Every entry should come back exactly as written, minus the pictures.
++++++++++++++++++++
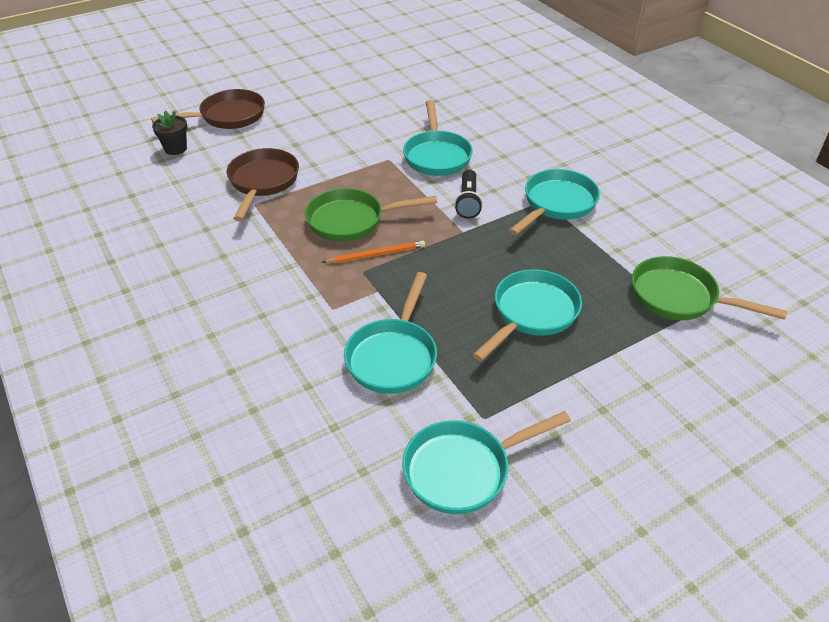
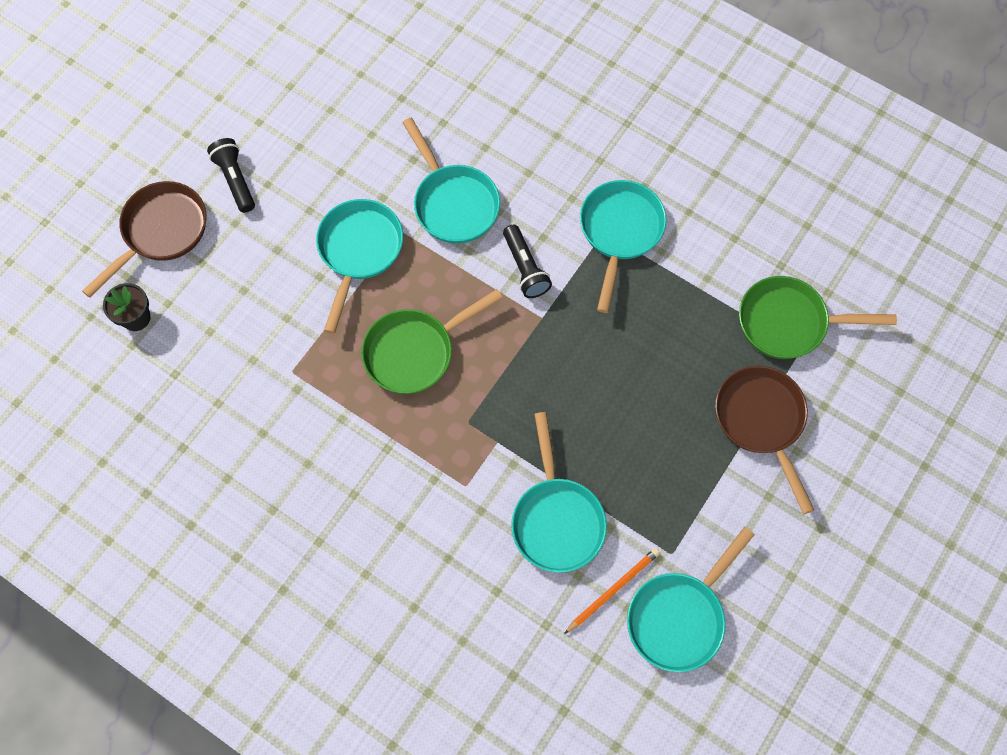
camera: 25 degrees left, 25 degrees up
(262, 182) = (279, 332): brown pan -> brown pan (761, 422)
(295, 107) = (235, 180): none -> black flashlight
(376, 254) = (469, 391): orange pencil -> orange pencil (613, 590)
(531, 314) = (660, 406): turquoise pan -> turquoise pan (359, 252)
++++++++++++++++++++
_ANSWER SECTION:_
camera: 25 degrees left, 25 degrees up
(262, 182) = (279, 332): brown pan -> brown pan (761, 422)
(295, 107) = (235, 180): none -> black flashlight
(376, 254) = (469, 391): orange pencil -> orange pencil (613, 590)
(531, 314) = (660, 406): turquoise pan -> turquoise pan (359, 252)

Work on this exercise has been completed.